## Scene change data
----------

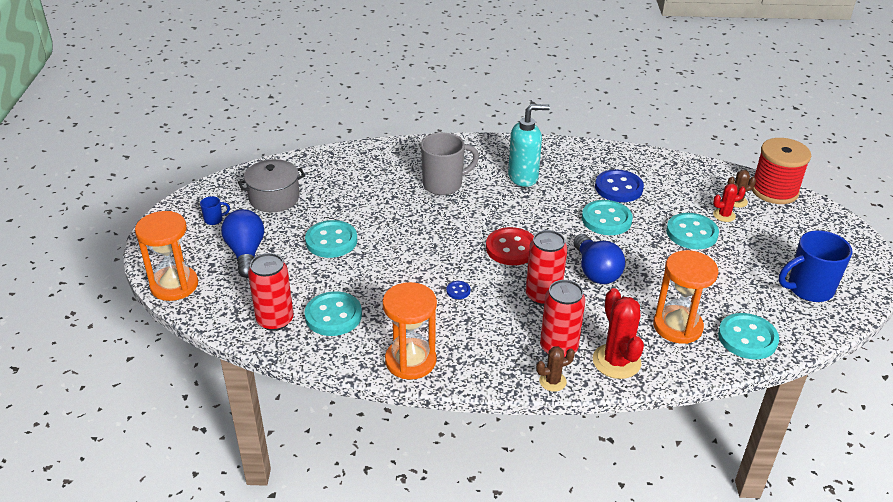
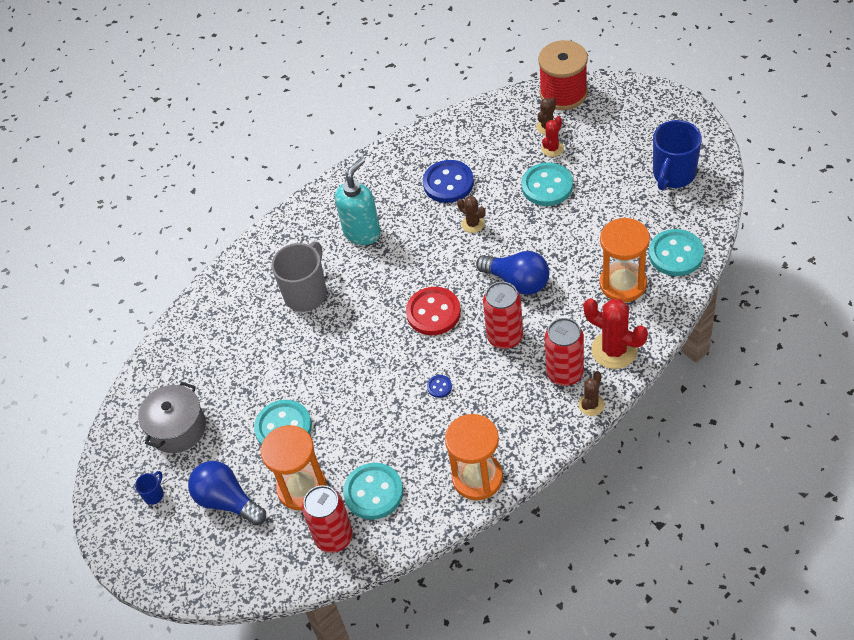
camera: 35 degrees left, 15 degrees up
(174, 285) = (208, 582): orange hourglass -> orange hourglass (302, 488)
(606, 219) = (473, 224): turquoise button -> brown cactus

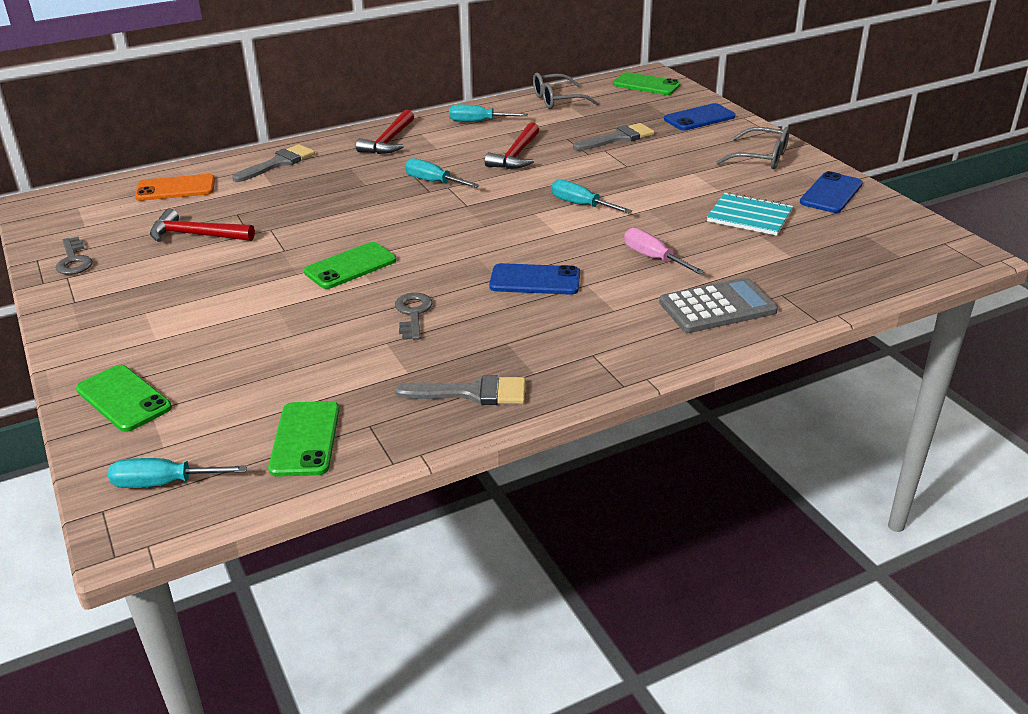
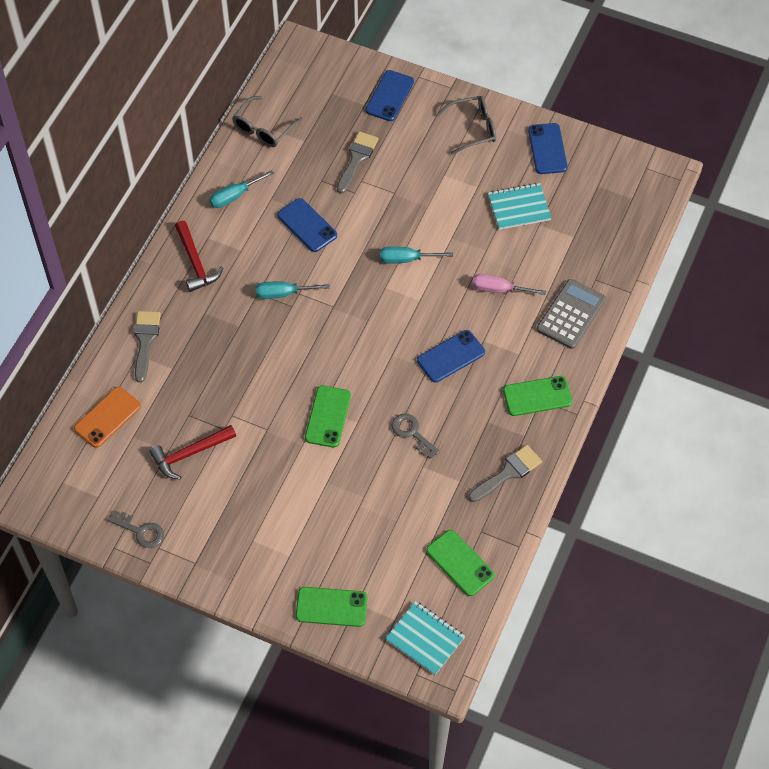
camera: 40 degrees left, 25 degrees up
(164, 483) = (425, 639): turquoise screwdriver -> turquoise notebook
(516, 155) = (307, 225): red hammer -> blue phone
(646, 85) = (309, 65): green phone -> green phone (537, 396)

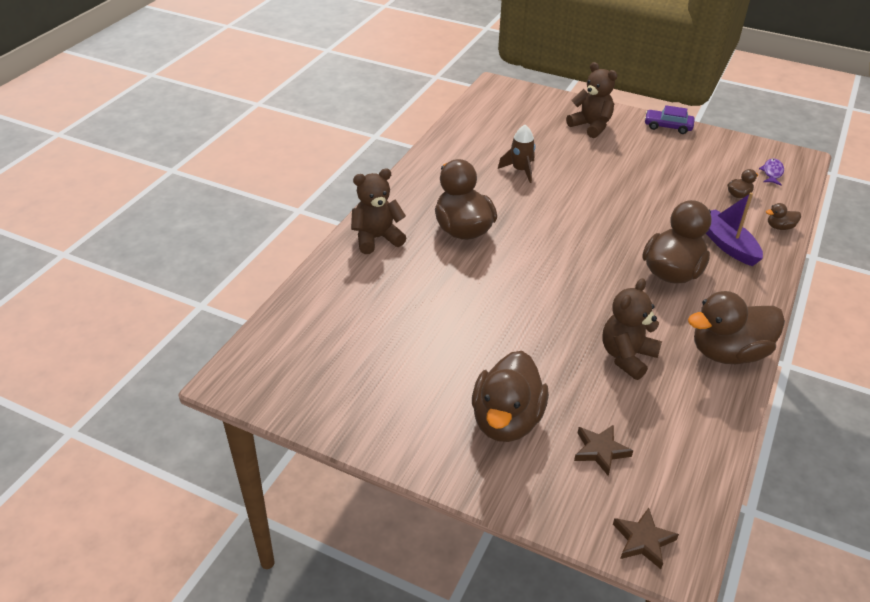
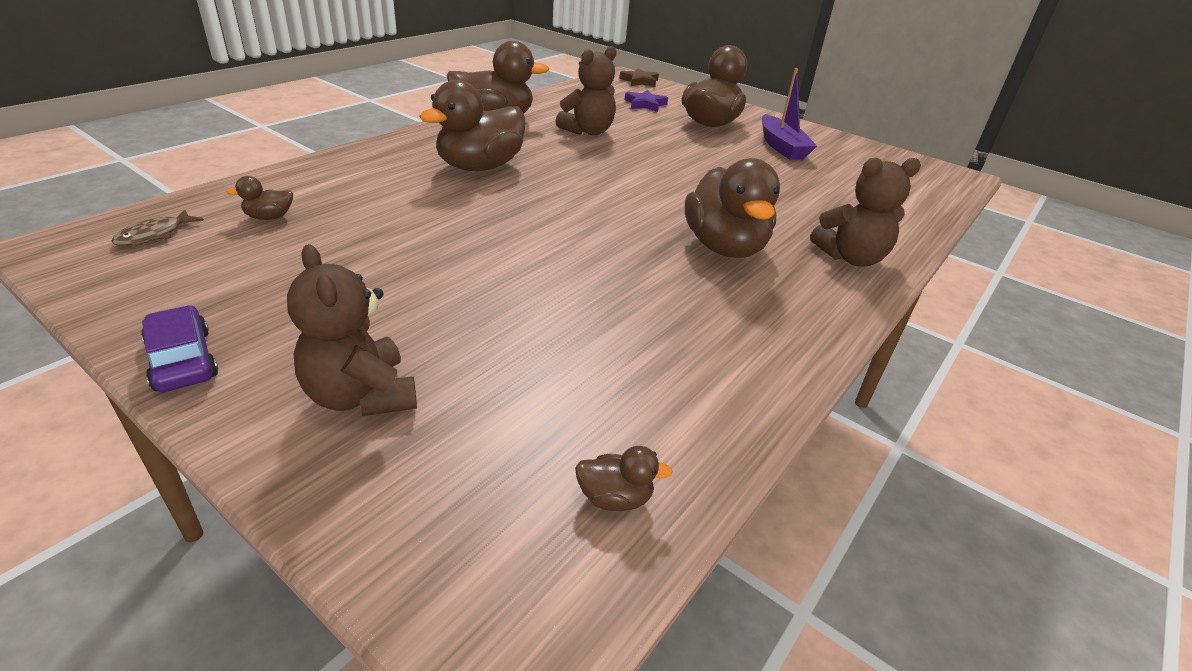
camera: 170 degrees left, 5 degrees down
(520, 170) = (595, 318): brown rocket -> none
(600, 451) = (645, 104): brown star -> purple star
(668, 126) = (183, 360): purple car -> purple car turned 150 degrees counterclockwise
(727, 244) = (379, 175): purple boat -> purple boat (781, 147)
(772, 173) = (154, 235): purple fish -> brown fish
(780, 227) = (282, 178): brown duck -> brown duck (615, 498)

----------

## DESCRIPTION OF THE TASK
Repeat every record above exactly, but drop the pictures.

## TASK RESULT
camera: 35 degrees left, 15 degrees up
(174, 285) = (208, 582): orange hourglass -> orange hourglass (302, 488)
(606, 219) = (473, 224): turquoise button -> brown cactus

camera: 40 degrees left, 25 degrees up
(164, 483) = (425, 639): turquoise screwdriver -> turquoise notebook
(516, 155) = (307, 225): red hammer -> blue phone
(646, 85) = (309, 65): green phone -> green phone (537, 396)

camera: 170 degrees left, 5 degrees down
(520, 170) = (595, 318): brown rocket -> none
(600, 451) = (645, 104): brown star -> purple star
(668, 126) = (183, 360): purple car -> purple car turned 150 degrees counterclockwise
(727, 244) = (379, 175): purple boat -> purple boat (781, 147)
(772, 173) = (154, 235): purple fish -> brown fish
(780, 227) = (282, 178): brown duck -> brown duck (615, 498)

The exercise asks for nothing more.